▼
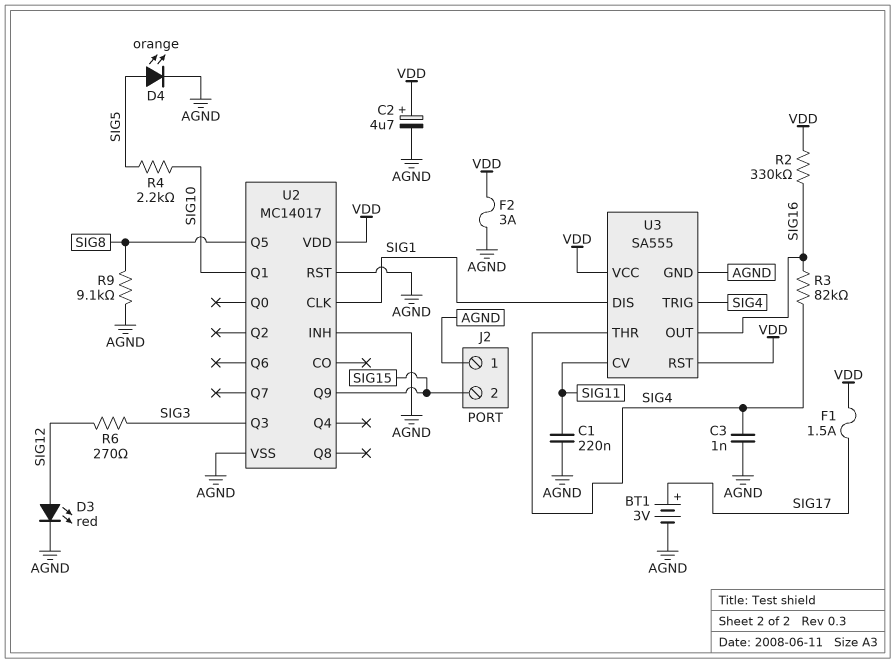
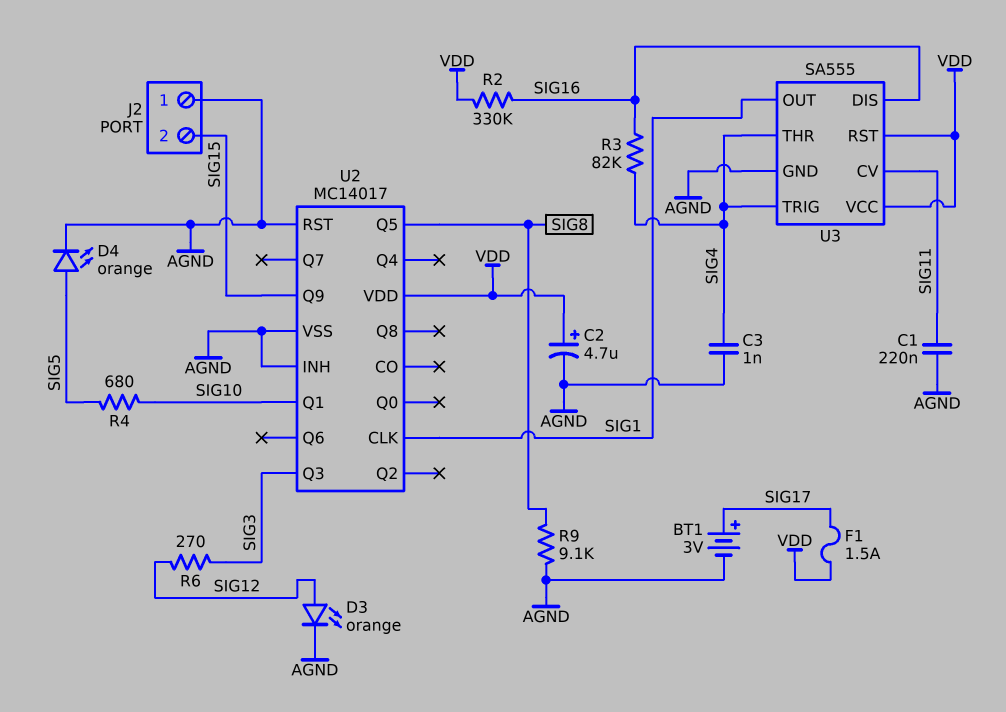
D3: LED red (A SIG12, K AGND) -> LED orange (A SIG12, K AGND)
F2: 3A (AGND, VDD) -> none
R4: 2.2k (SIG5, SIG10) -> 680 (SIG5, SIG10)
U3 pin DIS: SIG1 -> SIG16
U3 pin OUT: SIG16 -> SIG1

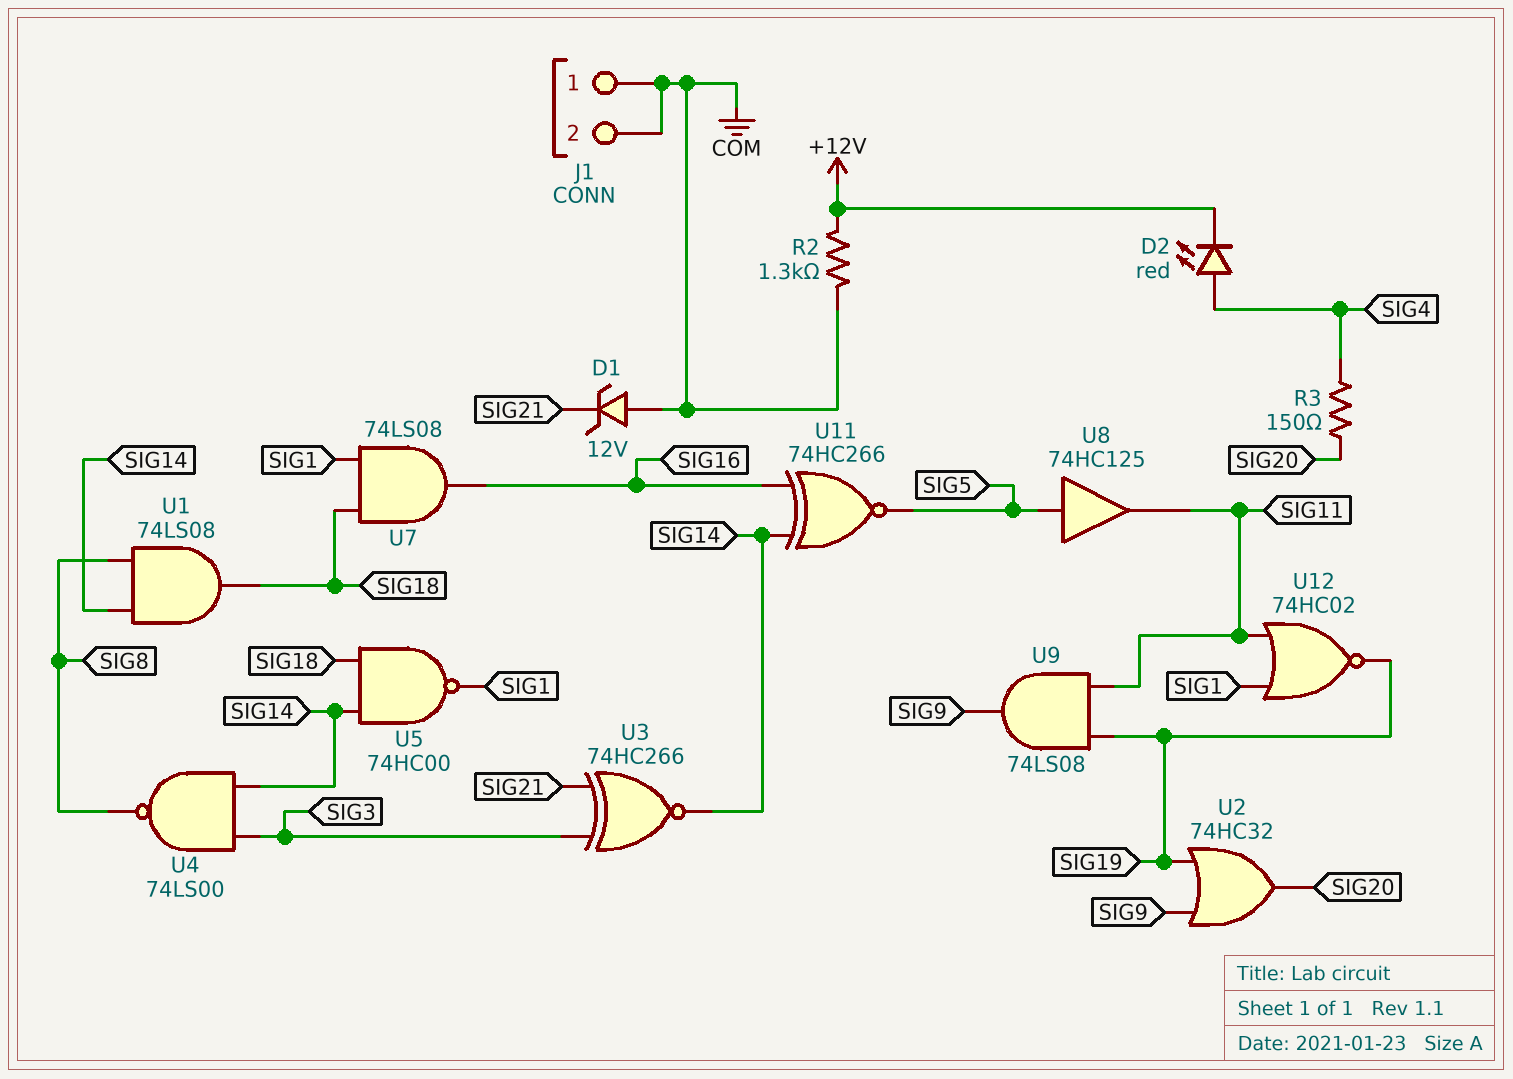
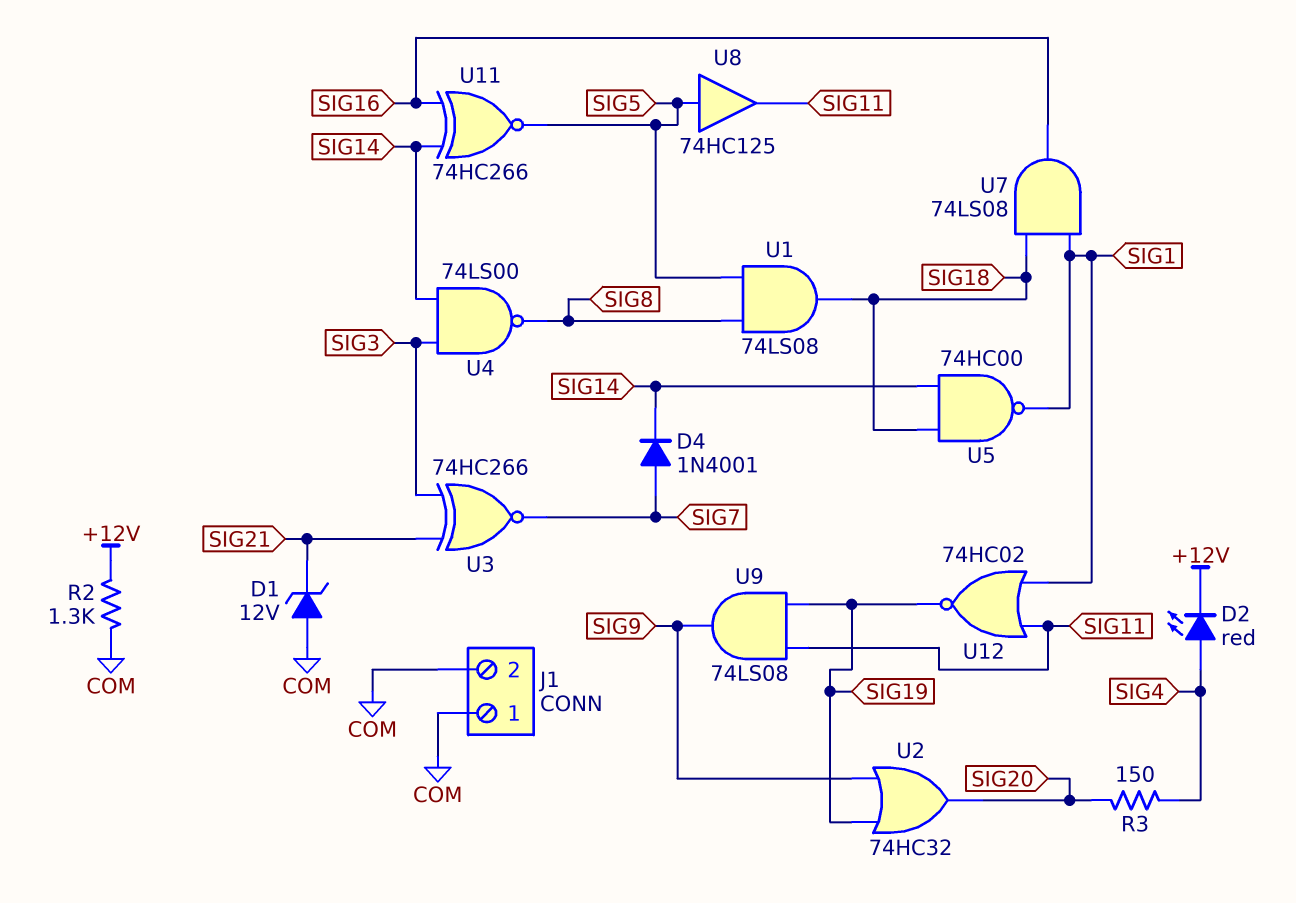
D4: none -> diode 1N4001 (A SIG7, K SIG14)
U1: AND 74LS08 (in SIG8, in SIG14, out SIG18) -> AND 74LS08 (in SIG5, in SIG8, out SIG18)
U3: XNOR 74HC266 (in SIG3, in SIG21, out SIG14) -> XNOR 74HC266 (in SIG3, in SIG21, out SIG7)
▲
▼
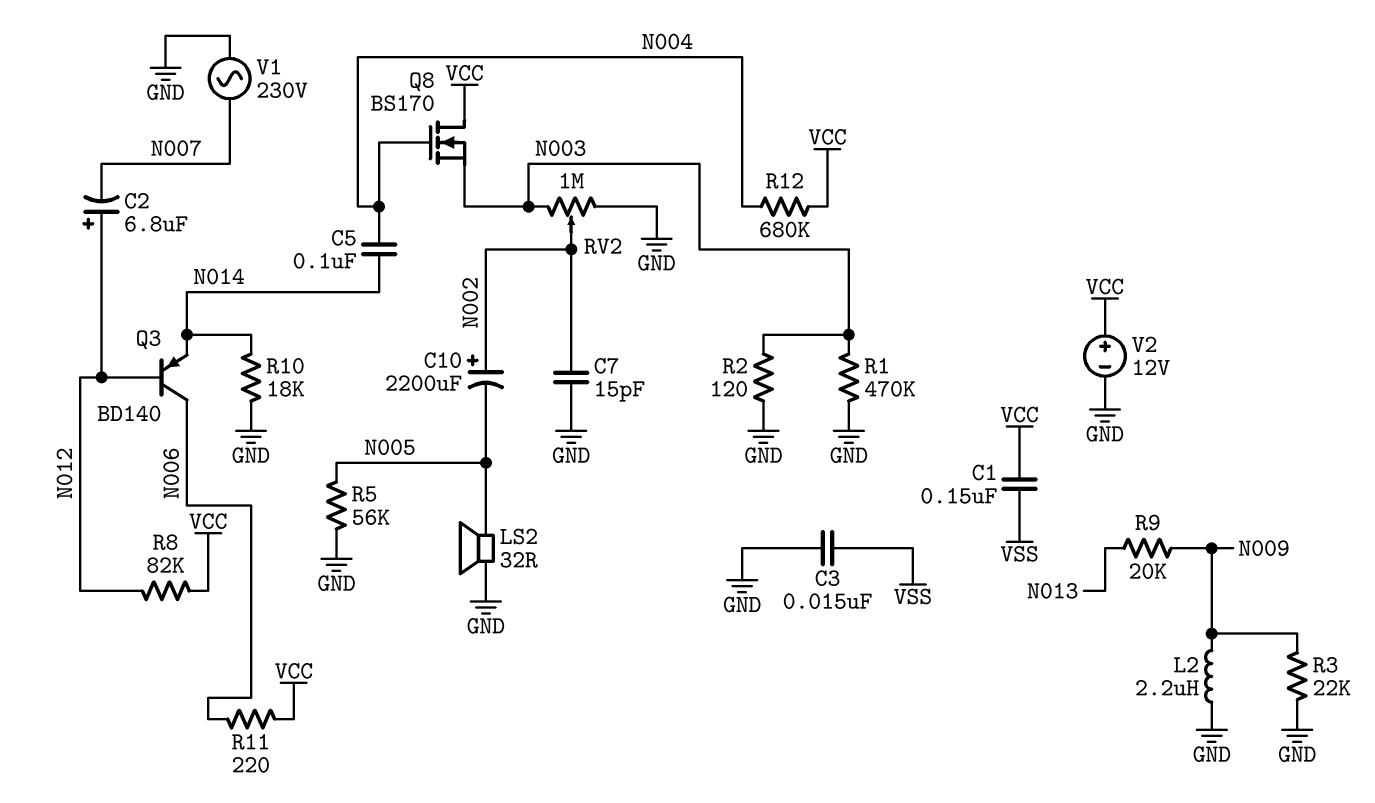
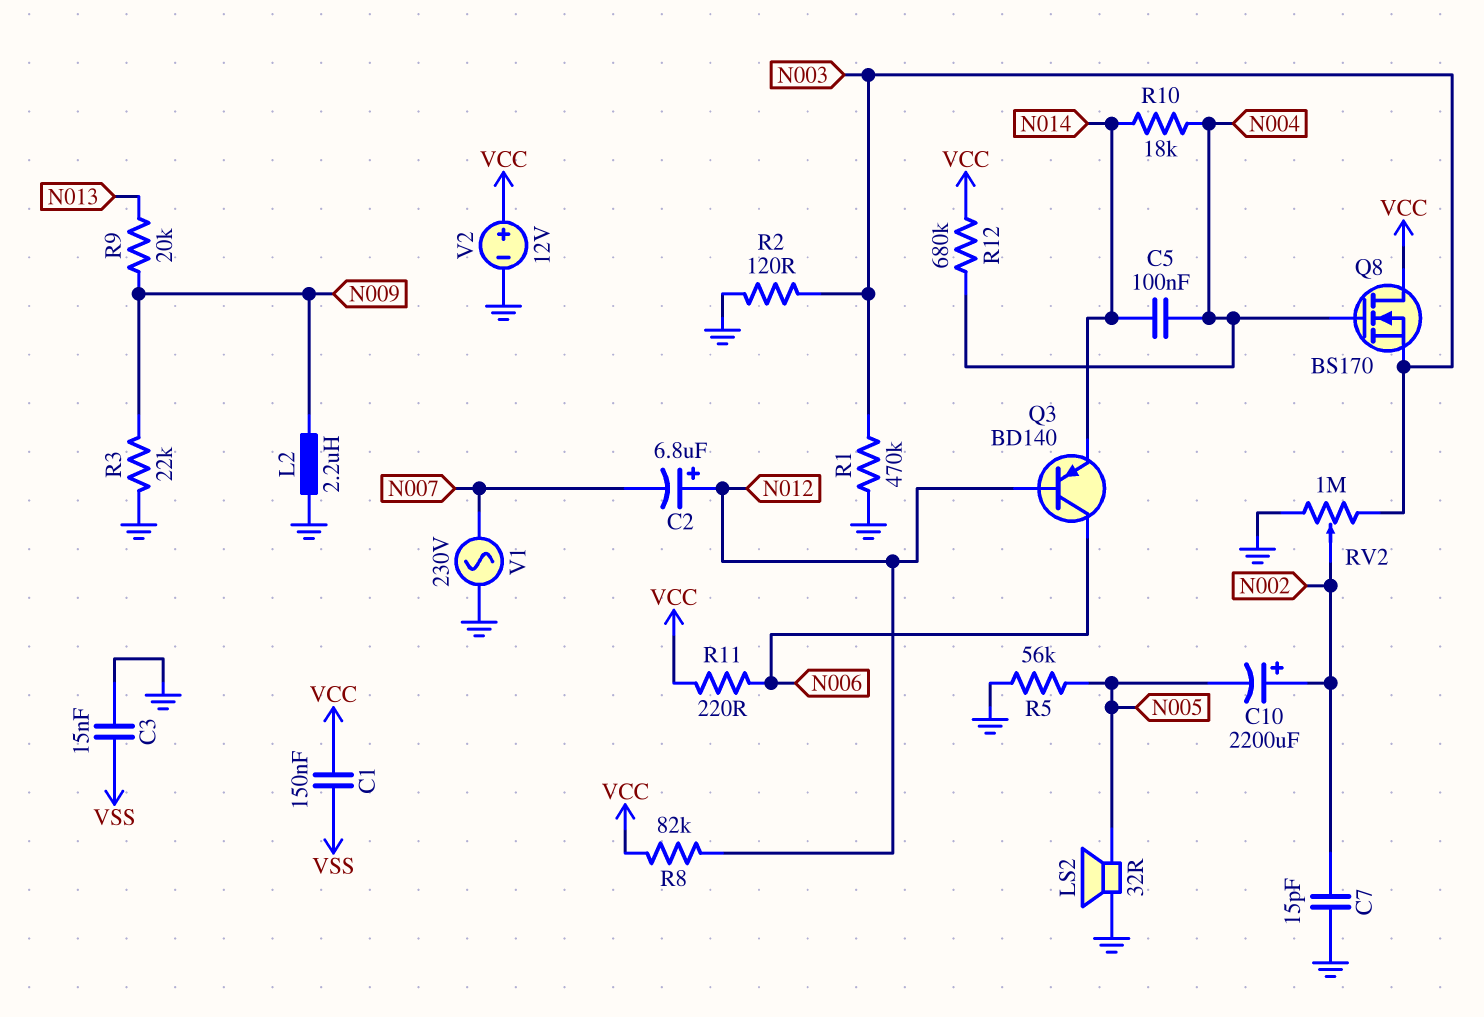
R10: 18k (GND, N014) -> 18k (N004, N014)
▲
**ACTION ITEM**
The lines to report are those in the material above that contain the word "AGND"; copy every one of them.

**PROBLEM SOLUTION**
D3: LED red (A SIG12, K AGND) -> LED orange (A SIG12, K AGND)
F2: 3A (AGND, VDD) -> none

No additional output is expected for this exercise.